**Provided data**

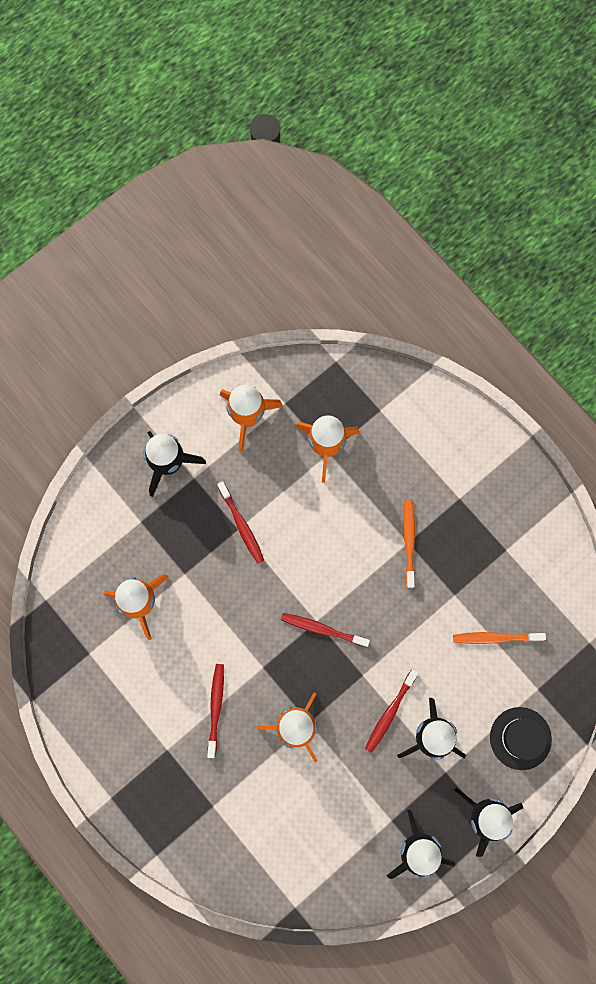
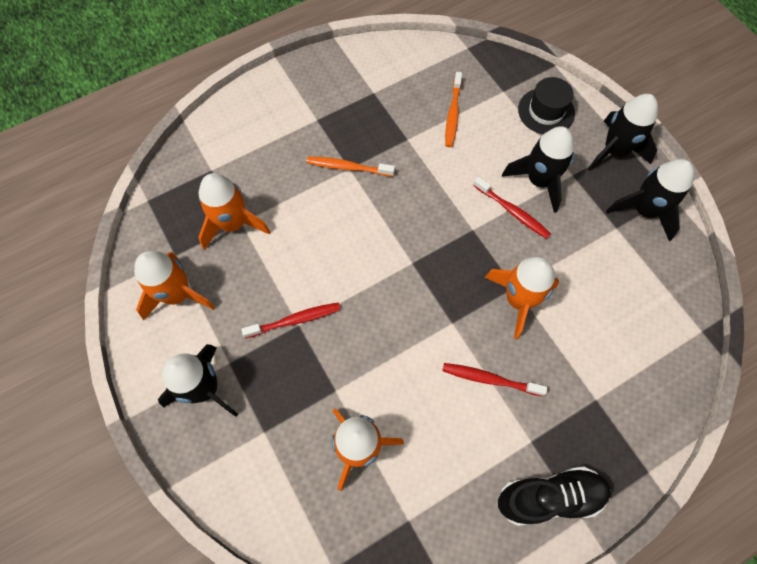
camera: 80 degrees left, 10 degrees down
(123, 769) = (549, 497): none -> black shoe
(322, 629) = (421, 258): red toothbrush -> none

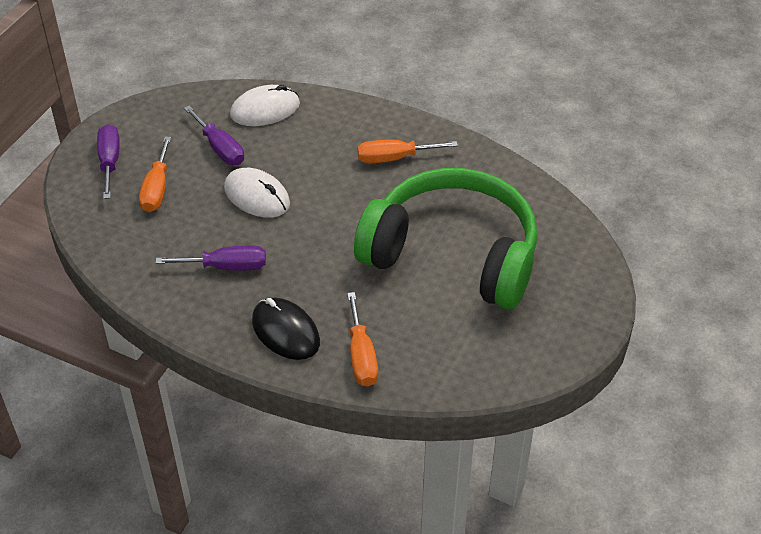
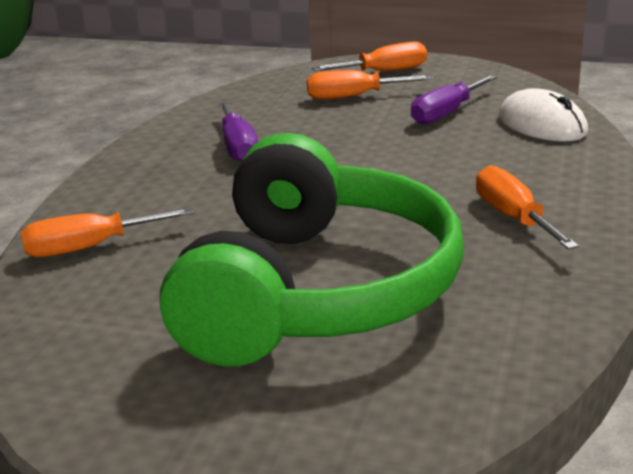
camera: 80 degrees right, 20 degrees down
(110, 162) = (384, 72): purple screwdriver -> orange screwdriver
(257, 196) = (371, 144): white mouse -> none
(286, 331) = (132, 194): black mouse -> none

**Goal of the exercise**
Every line in the records is to be retyped exactly as it stands; the pictures stay out.

**Reply to the exercise**
camera: 80 degrees left, 10 degrees down
(123, 769) = (549, 497): none -> black shoe
(322, 629) = (421, 258): red toothbrush -> none

camera: 80 degrees right, 20 degrees down
(110, 162) = (384, 72): purple screwdriver -> orange screwdriver
(257, 196) = (371, 144): white mouse -> none
(286, 331) = (132, 194): black mouse -> none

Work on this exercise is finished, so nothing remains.